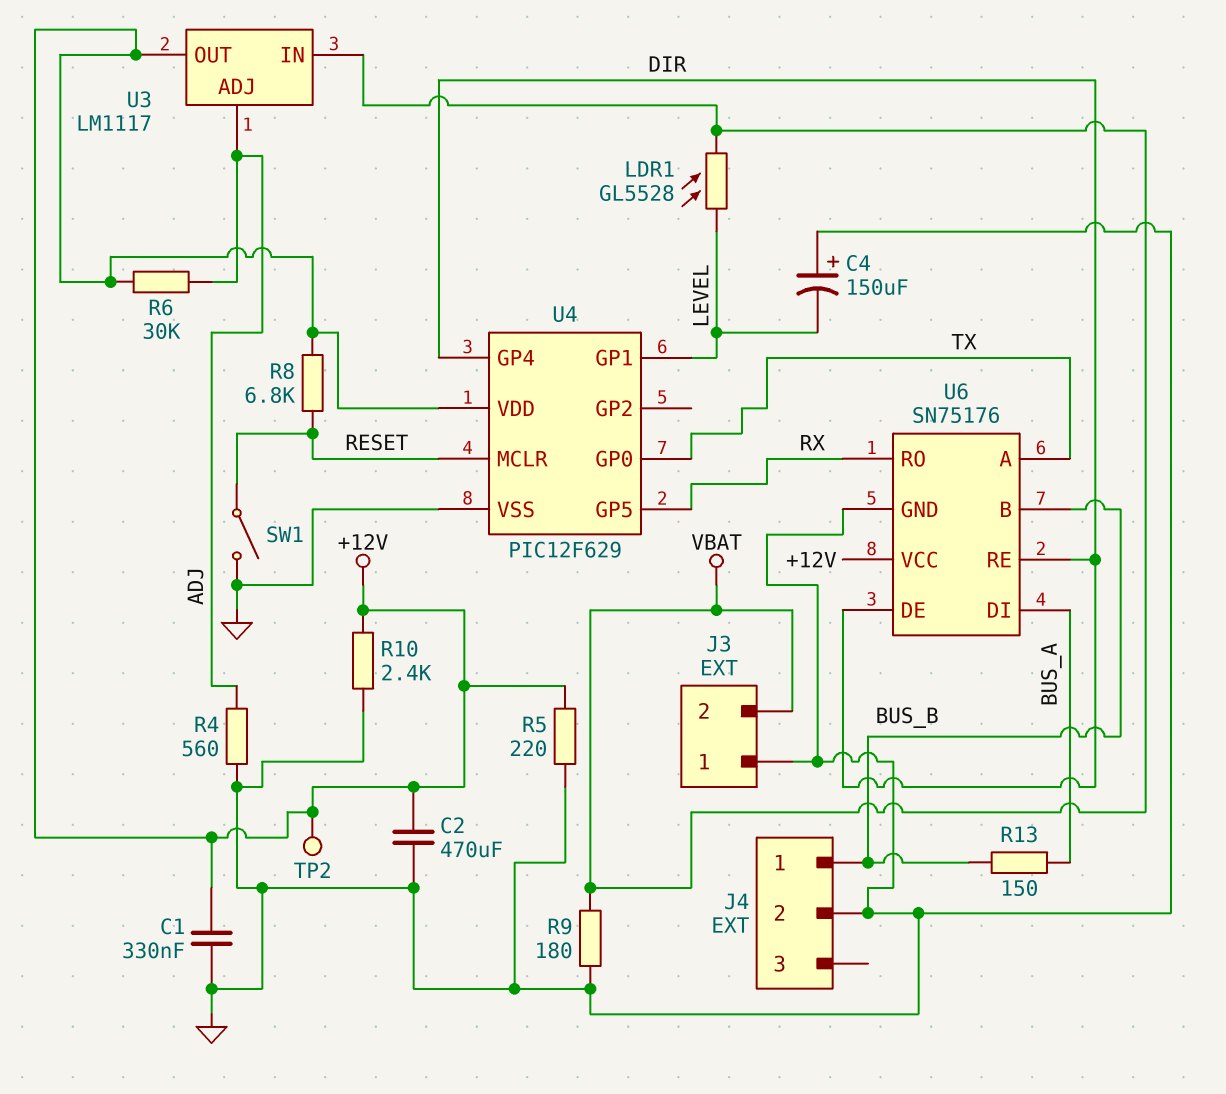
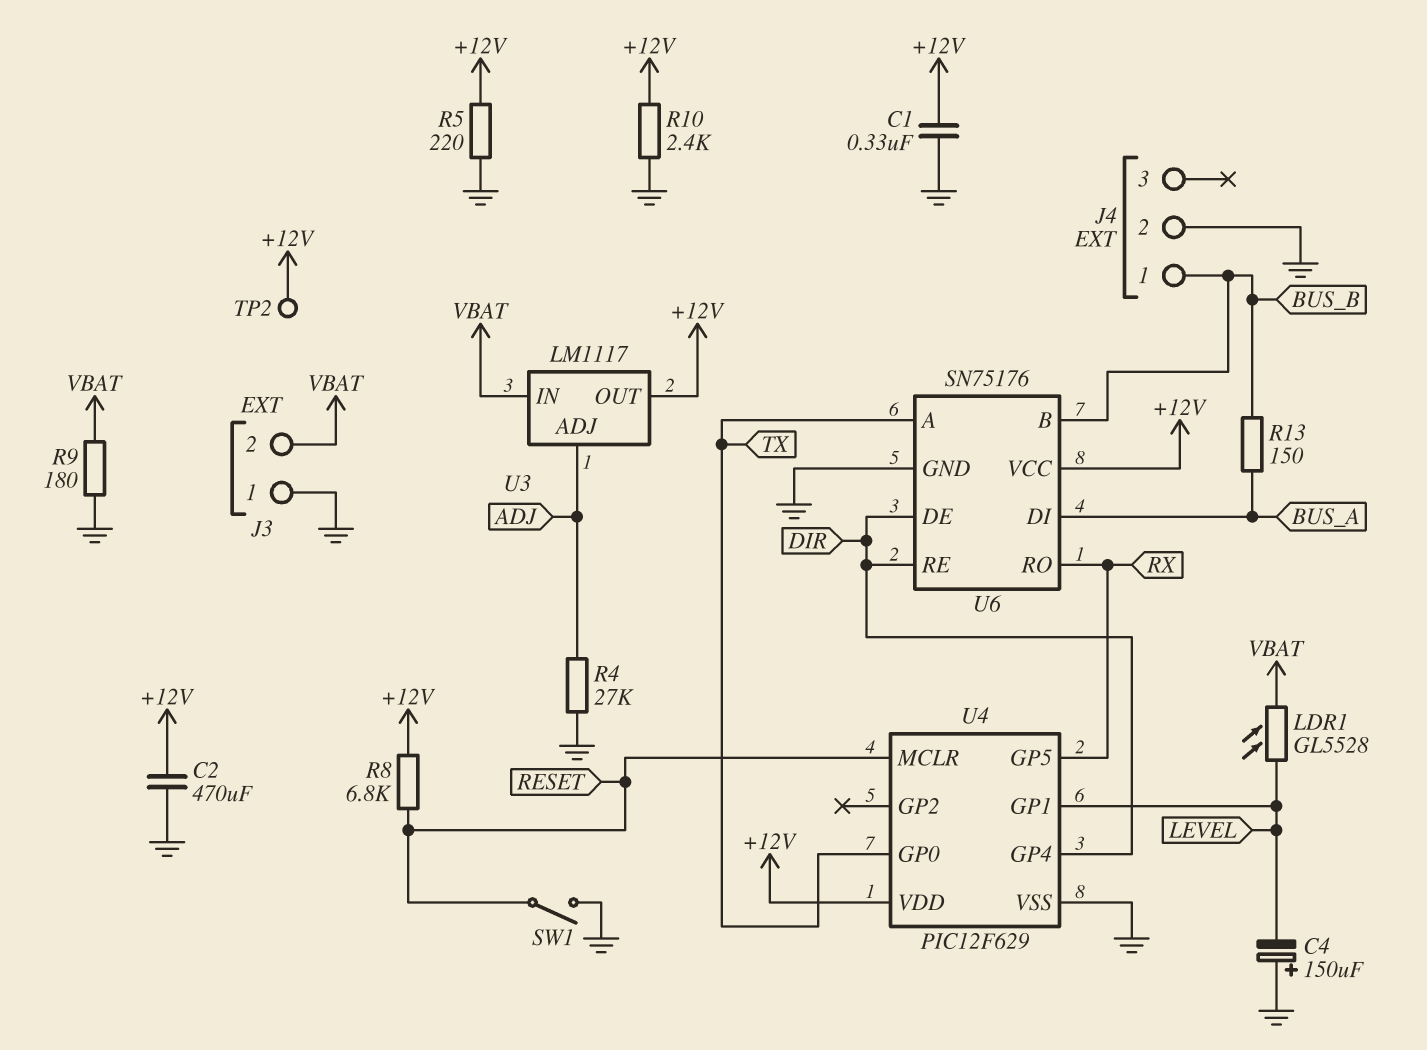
R4: 560 (ADJ, GND) -> 27k (ADJ, GND)
R6: 30k (+12V, ADJ) -> none

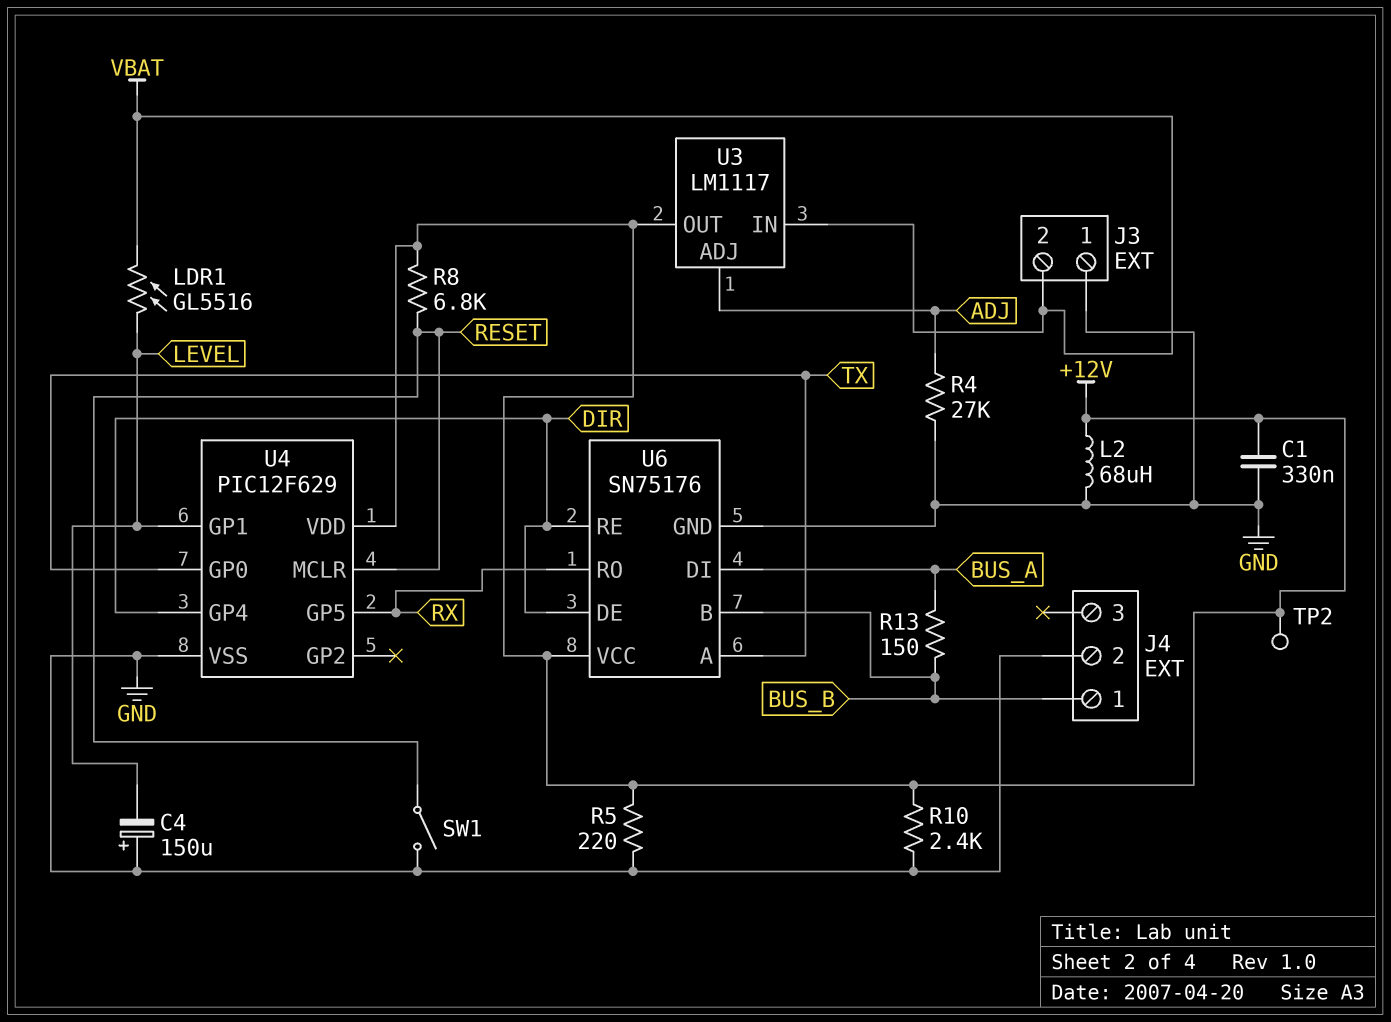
C2: 470uF (+12V, GND) -> none
L2: none -> 68uH (+12V, GND)
LDR1: GL5528 (LEVEL, VBAT) -> GL5516 (LEVEL, VBAT)
R9: 180 (GND, VBAT) -> none

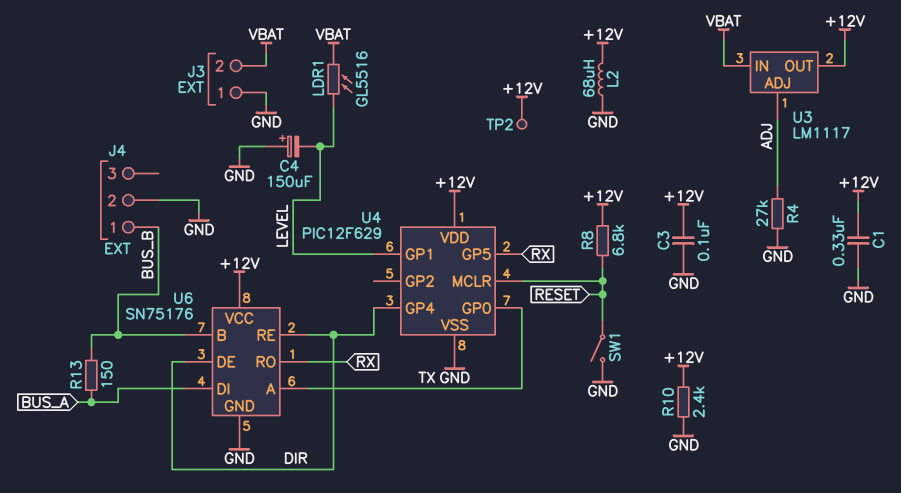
C3: none -> 100nF (+12V, GND)
R5: 220 (+12V, GND) -> none

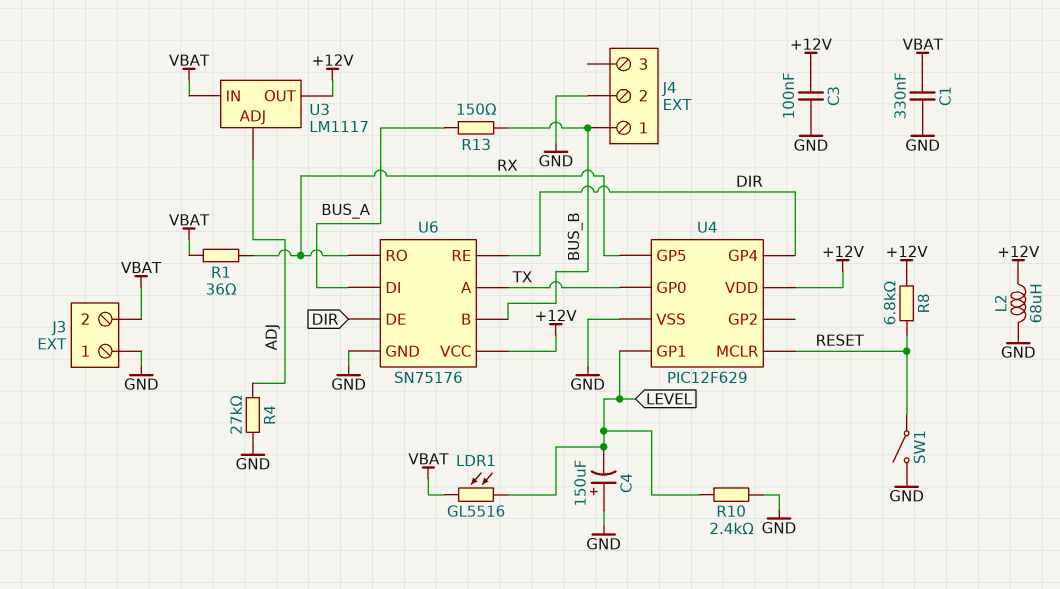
C1: 330nF (+12V, GND) -> 330nF (GND, VBAT)
R1: none -> 36 (RX, VBAT)
R10: 2.4k (+12V, GND) -> 2.4k (GND, LEVEL)
TP2: test point (+12V) -> none

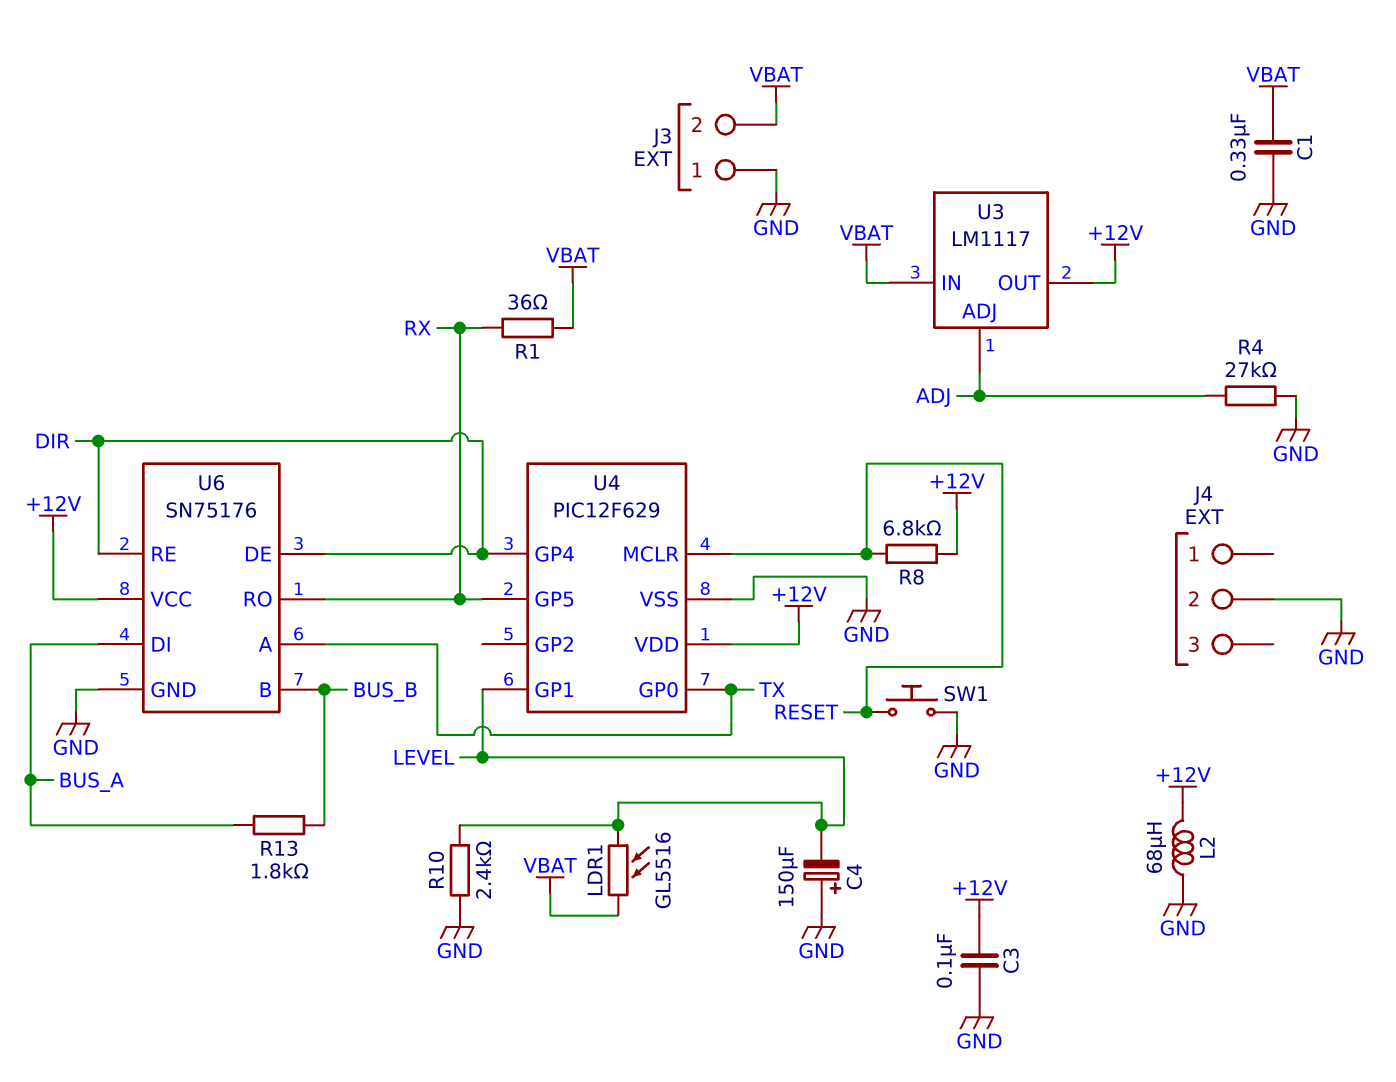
J4 pin 1: BUS_B -> none
R13: 150 (BUS_A, BUS_B) -> 1.8k (BUS_A, BUS_B)
SW1: switch (GND, RESET) -> button (GND, RESET)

Task requirements: The whole of the data needs to be copied word for word, though not its pictures.

Result of the exercise:
R4: 560 (ADJ, GND) -> 27k (ADJ, GND)
R6: 30k (+12V, ADJ) -> none

C2: 470uF (+12V, GND) -> none
L2: none -> 68uH (+12V, GND)
LDR1: GL5528 (LEVEL, VBAT) -> GL5516 (LEVEL, VBAT)
R9: 180 (GND, VBAT) -> none

C3: none -> 100nF (+12V, GND)
R5: 220 (+12V, GND) -> none

C1: 330nF (+12V, GND) -> 330nF (GND, VBAT)
R1: none -> 36 (RX, VBAT)
R10: 2.4k (+12V, GND) -> 2.4k (GND, LEVEL)
TP2: test point (+12V) -> none

J4 pin 1: BUS_B -> none
R13: 150 (BUS_A, BUS_B) -> 1.8k (BUS_A, BUS_B)
SW1: switch (GND, RESET) -> button (GND, RESET)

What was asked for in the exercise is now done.